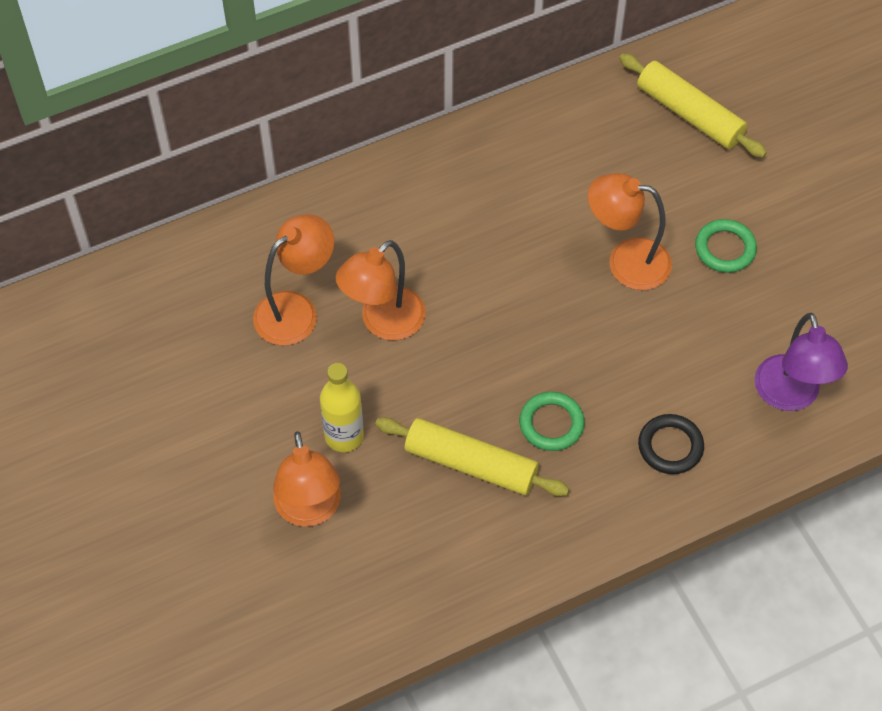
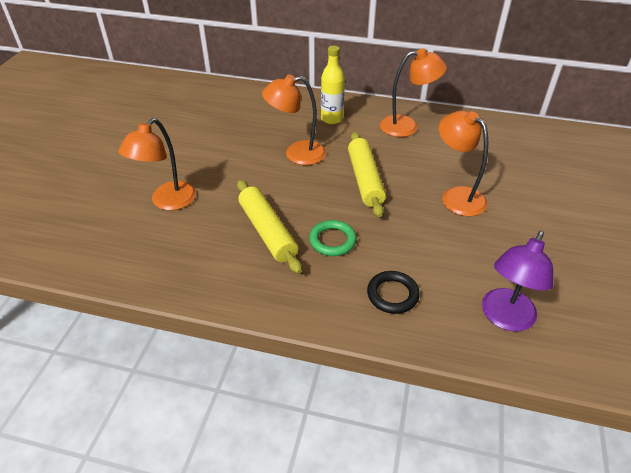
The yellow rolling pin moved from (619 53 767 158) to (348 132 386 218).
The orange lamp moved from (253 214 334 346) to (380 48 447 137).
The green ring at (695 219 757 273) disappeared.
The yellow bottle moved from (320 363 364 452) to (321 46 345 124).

=== Task goal ===
What the task needs is the material above repeated exactly, pictures excepted.

=== Solution ===
The yellow rolling pin moved from (619 53 767 158) to (348 132 386 218).
The orange lamp moved from (253 214 334 346) to (380 48 447 137).
The green ring at (695 219 757 273) disappeared.
The yellow bottle moved from (320 363 364 452) to (321 46 345 124).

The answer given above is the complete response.